══ AVAILABLE DATA

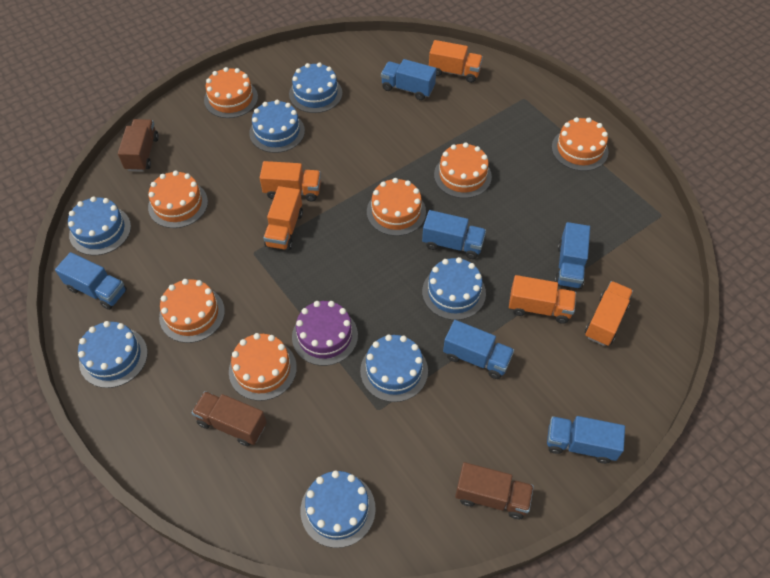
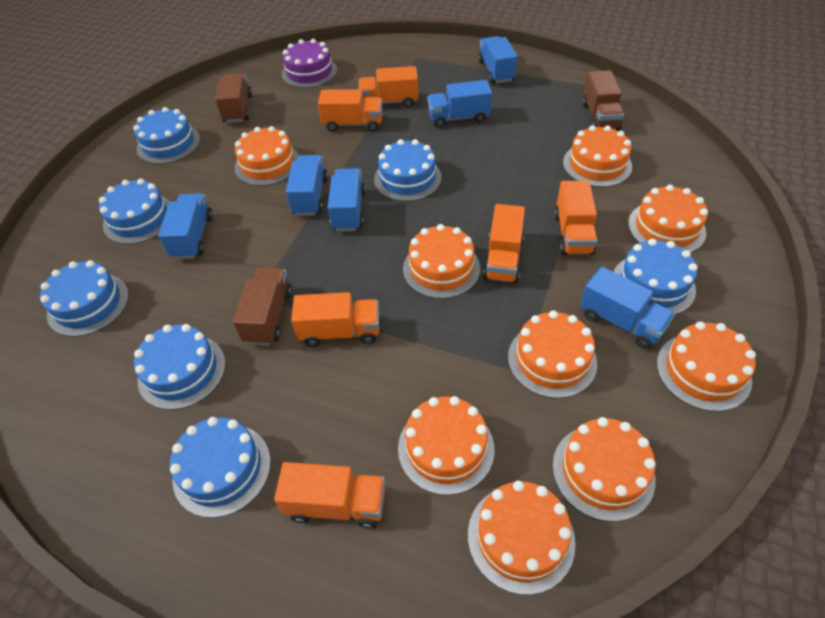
orange cake: 7 -> 9
orange truck: 5 -> 6

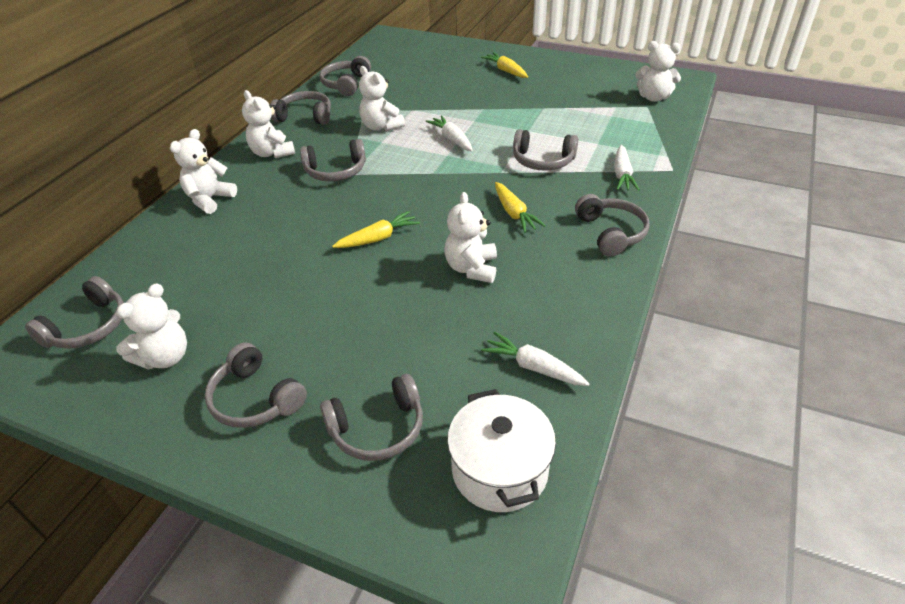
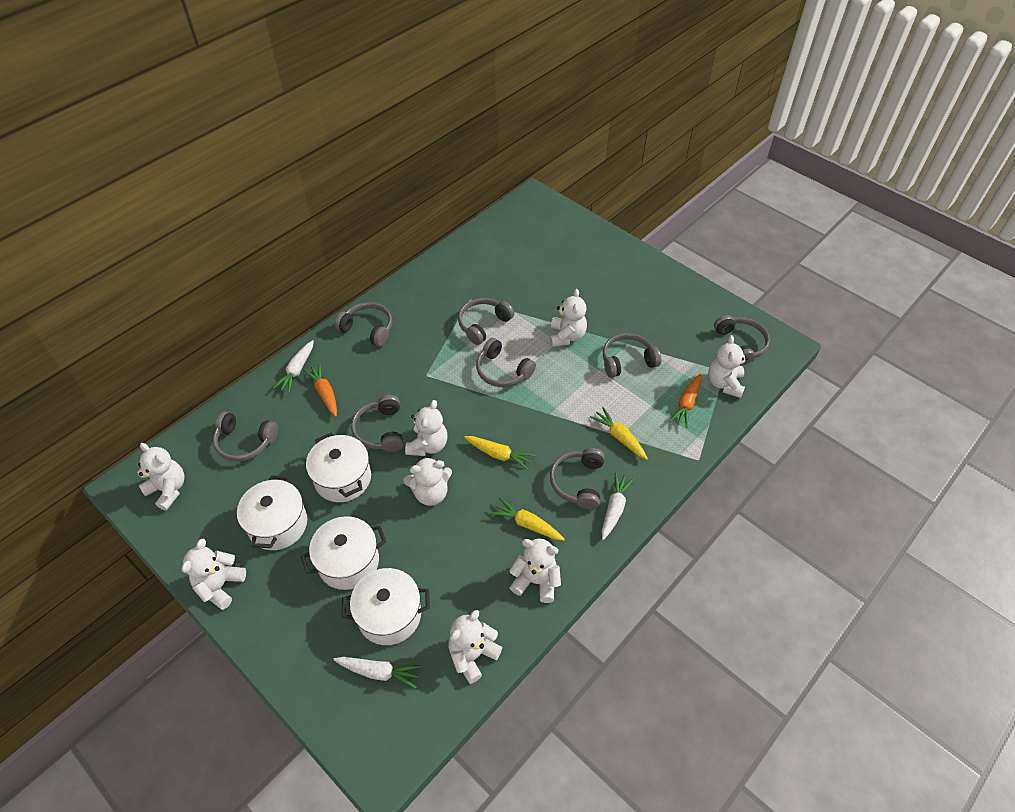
orange carrot: 0 -> 2
white pot: 1 -> 4
white teddy bear: 6 -> 8

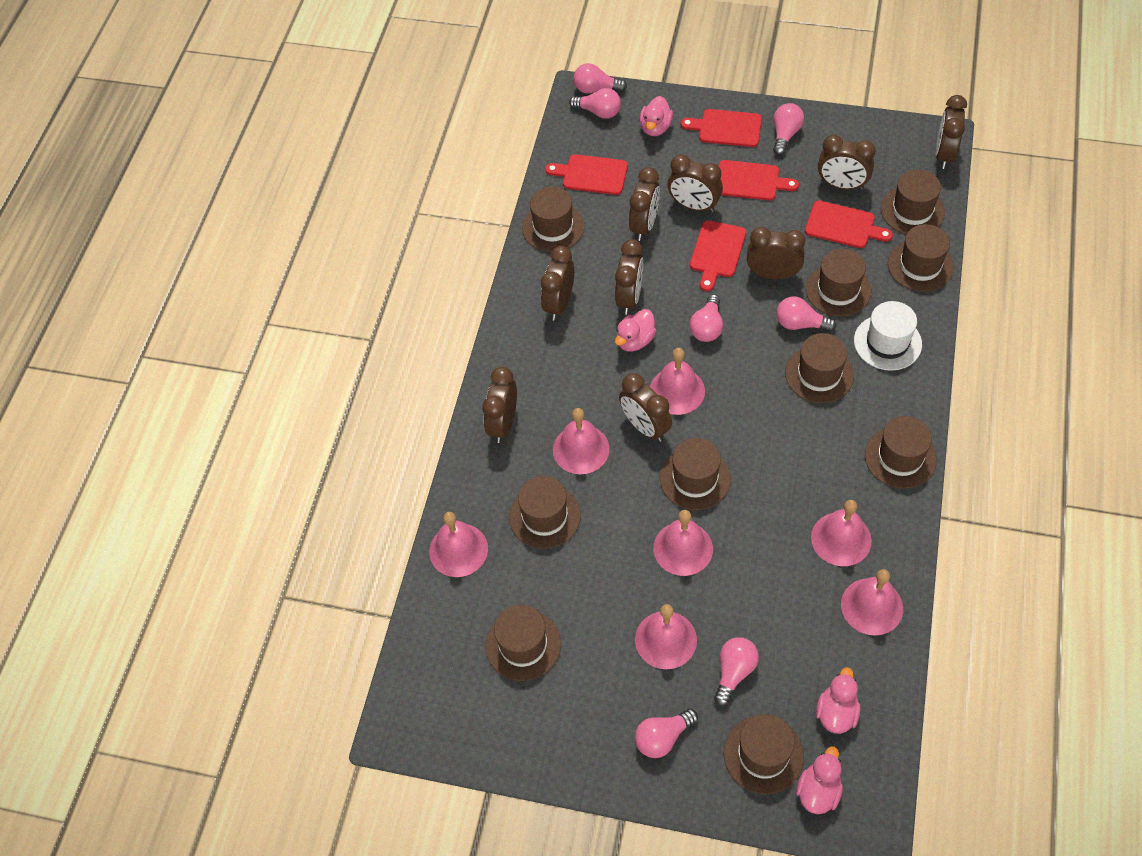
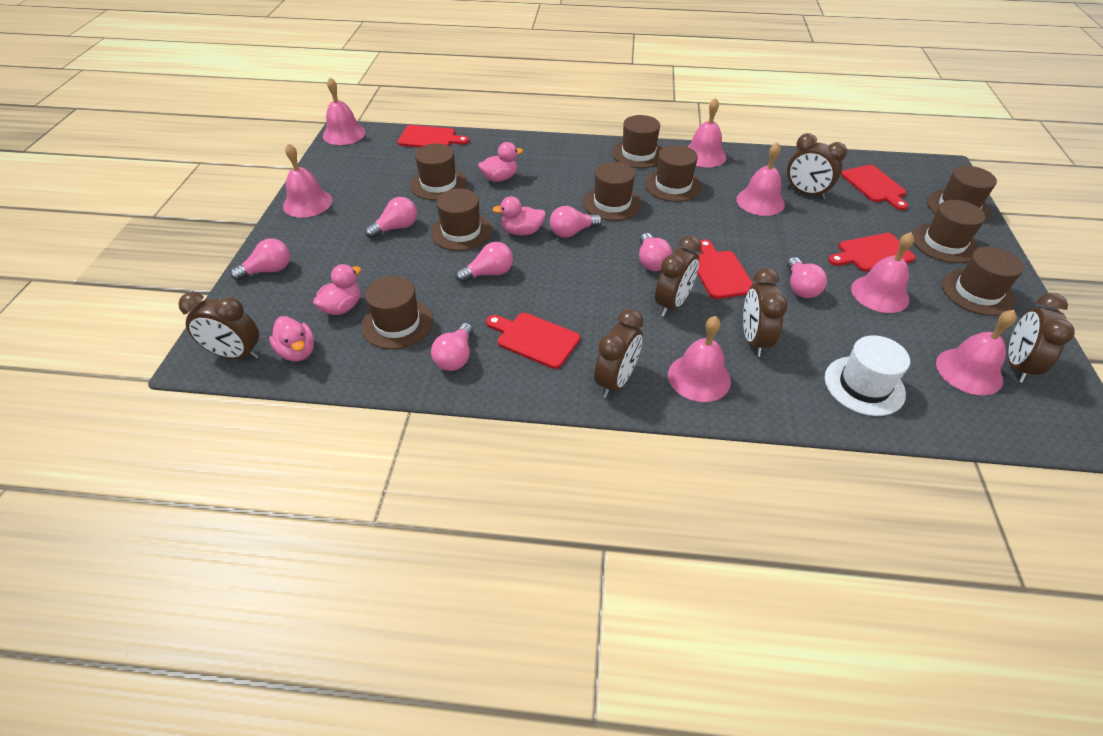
brown clock: 9 -> 6
brown hat: 10 -> 9

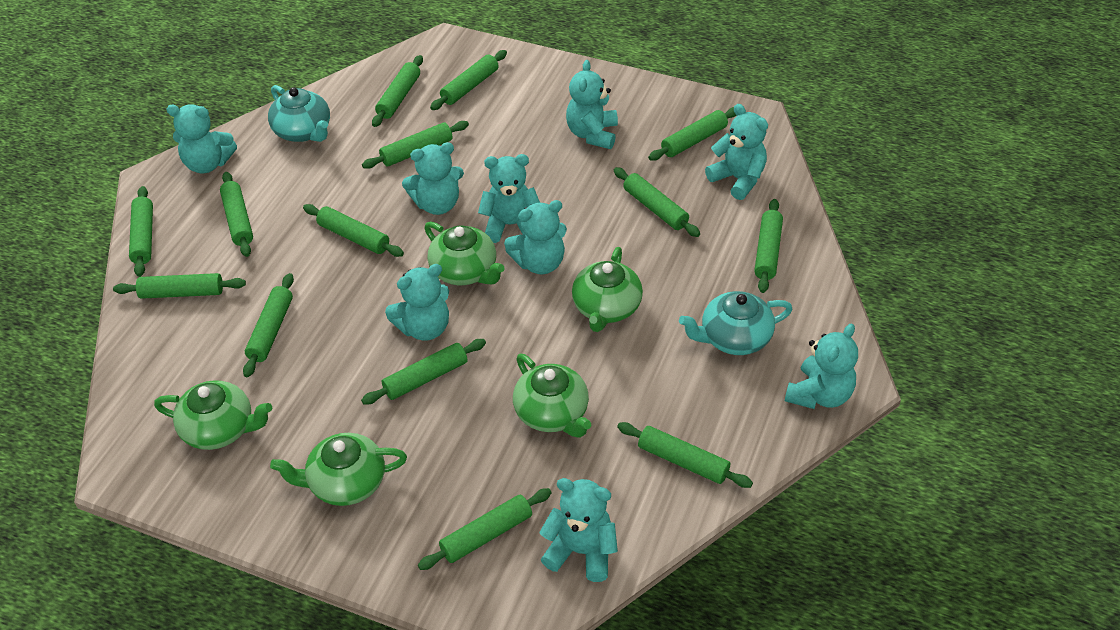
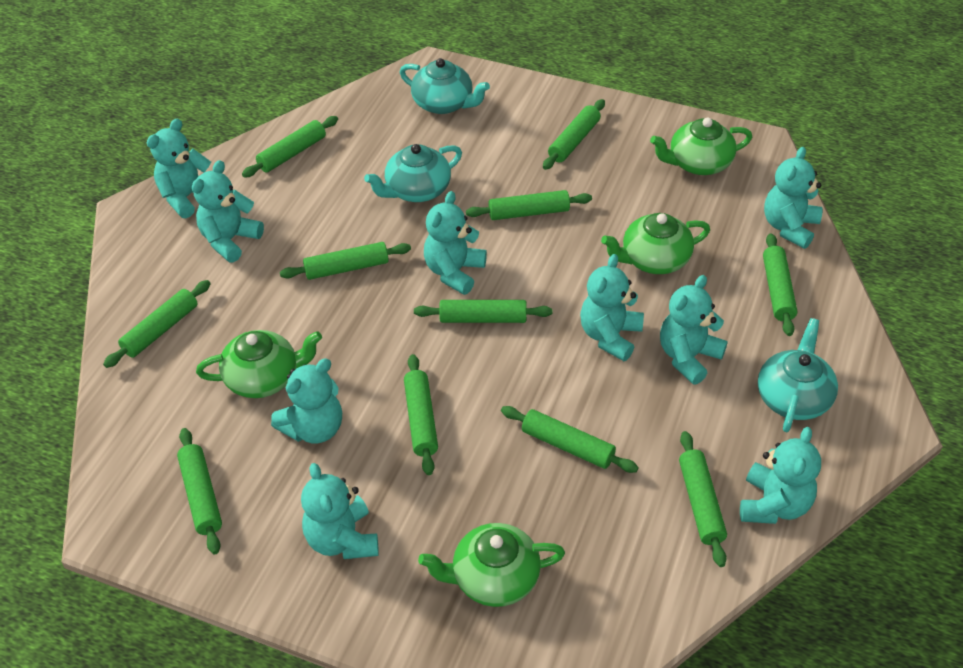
green rolling pin: 14 -> 11
green teapot: 5 -> 4
turquoise teapot: 2 -> 3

════

YOUR TASK: Reading through the records above, report each line in which the string "green" is found.

SOLUTION TO THE PROBLEM:
green rolling pin: 14 -> 11
green teapot: 5 -> 4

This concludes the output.